Report, from the records below, every line where the word "switch" appears.

○ ○ ○

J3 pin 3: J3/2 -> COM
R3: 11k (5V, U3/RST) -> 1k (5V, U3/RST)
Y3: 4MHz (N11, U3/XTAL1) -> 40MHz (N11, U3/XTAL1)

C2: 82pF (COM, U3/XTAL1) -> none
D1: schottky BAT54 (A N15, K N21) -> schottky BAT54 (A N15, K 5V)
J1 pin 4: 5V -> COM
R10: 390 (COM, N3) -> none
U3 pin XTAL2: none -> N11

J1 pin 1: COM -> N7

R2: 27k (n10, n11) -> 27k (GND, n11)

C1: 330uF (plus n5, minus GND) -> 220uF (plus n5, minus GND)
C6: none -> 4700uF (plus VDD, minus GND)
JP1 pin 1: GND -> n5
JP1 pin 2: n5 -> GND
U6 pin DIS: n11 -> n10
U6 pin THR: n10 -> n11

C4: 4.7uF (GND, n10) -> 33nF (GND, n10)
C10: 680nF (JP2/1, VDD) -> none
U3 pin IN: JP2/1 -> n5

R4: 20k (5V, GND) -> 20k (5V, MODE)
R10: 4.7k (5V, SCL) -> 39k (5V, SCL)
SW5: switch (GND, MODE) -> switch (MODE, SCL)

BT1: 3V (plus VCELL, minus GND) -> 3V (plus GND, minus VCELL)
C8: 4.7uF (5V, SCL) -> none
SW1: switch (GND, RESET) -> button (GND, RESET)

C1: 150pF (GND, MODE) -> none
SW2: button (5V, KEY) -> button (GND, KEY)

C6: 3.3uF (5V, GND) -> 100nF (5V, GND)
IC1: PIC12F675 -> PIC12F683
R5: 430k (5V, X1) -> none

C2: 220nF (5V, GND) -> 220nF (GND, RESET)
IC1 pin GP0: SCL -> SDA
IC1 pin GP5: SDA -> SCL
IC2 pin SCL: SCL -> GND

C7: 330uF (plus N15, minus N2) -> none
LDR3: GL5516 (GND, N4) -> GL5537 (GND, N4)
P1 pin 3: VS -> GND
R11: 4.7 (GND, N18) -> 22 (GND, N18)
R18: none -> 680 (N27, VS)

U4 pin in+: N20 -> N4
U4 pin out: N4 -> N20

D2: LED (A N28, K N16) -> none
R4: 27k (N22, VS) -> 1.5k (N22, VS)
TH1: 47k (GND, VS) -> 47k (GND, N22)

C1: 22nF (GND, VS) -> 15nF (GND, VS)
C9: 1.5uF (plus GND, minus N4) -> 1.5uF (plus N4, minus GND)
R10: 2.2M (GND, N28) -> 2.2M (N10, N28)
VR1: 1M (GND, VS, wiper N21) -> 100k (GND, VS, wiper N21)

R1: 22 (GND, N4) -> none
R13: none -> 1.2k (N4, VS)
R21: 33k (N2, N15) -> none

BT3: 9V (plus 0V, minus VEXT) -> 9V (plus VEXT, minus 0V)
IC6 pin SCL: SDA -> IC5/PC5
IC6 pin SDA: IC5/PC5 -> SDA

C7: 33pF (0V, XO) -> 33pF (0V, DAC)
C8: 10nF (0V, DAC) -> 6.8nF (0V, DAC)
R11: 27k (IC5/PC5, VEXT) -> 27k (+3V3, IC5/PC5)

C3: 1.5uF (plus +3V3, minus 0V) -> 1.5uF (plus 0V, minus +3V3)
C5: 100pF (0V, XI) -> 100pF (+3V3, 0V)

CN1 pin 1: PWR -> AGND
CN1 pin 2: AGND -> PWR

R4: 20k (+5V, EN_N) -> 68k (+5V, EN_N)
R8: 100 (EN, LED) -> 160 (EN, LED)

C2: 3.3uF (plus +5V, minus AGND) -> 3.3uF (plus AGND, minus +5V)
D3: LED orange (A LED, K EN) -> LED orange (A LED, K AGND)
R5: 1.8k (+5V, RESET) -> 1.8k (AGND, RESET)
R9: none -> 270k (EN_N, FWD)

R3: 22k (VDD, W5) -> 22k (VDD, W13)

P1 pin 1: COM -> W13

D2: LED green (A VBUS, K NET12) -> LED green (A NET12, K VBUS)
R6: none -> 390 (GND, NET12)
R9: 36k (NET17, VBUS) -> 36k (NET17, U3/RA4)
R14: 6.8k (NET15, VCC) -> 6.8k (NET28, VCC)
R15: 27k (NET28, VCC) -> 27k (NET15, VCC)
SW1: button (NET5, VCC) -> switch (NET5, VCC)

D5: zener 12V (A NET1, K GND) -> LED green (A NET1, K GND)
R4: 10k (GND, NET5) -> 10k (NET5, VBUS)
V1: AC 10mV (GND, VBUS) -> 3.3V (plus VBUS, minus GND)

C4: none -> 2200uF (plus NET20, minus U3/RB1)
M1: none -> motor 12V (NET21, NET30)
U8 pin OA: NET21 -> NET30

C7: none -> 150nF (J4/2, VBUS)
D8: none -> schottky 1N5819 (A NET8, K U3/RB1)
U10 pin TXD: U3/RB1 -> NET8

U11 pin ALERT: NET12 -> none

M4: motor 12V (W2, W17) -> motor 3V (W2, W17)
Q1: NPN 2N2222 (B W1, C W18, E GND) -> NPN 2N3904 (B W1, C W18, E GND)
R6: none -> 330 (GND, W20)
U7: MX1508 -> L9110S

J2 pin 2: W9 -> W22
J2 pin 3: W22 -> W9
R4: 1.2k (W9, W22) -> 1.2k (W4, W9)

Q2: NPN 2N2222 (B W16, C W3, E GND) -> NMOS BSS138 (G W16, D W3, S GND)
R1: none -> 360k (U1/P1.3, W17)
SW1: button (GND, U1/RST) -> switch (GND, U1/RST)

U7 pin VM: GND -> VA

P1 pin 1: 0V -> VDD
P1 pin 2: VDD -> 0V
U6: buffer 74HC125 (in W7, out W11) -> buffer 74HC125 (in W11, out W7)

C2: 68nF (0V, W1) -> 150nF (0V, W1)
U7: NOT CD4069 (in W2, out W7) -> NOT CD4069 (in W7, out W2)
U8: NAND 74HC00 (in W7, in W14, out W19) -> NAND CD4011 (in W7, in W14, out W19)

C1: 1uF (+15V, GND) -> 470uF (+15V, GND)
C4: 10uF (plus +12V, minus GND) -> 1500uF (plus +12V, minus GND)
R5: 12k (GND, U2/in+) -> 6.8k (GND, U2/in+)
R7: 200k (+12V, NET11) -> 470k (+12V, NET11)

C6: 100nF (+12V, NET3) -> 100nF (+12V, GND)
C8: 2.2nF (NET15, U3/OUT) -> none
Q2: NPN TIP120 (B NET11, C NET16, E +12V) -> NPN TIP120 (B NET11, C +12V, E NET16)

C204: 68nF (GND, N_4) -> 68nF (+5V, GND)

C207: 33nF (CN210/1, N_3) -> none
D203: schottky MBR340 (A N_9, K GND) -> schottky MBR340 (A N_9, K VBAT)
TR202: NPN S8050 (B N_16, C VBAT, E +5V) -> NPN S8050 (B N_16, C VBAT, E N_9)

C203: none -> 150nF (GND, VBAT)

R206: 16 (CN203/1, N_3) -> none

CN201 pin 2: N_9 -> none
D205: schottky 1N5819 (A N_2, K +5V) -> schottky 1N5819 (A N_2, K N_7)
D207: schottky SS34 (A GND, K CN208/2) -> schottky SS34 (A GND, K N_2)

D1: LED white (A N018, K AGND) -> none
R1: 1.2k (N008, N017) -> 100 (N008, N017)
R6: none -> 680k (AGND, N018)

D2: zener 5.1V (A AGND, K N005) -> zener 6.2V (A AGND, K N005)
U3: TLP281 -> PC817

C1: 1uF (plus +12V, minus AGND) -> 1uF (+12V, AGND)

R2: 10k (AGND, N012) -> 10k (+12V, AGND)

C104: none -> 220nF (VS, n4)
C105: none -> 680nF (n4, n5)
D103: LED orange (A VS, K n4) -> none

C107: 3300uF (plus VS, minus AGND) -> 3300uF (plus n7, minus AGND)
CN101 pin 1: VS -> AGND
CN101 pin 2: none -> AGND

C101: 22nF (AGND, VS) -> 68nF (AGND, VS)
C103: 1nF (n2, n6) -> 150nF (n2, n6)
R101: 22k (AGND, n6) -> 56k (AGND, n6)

○ ○ ○

• **Output for this task**
SW5: switch (GND, MODE) -> switch (MODE, SCL)
SW1: switch (GND, RESET) -> button (GND, RESET)
SW1: button (NET5, VCC) -> switch (NET5, VCC)
SW1: button (GND, U1/RST) -> switch (GND, U1/RST)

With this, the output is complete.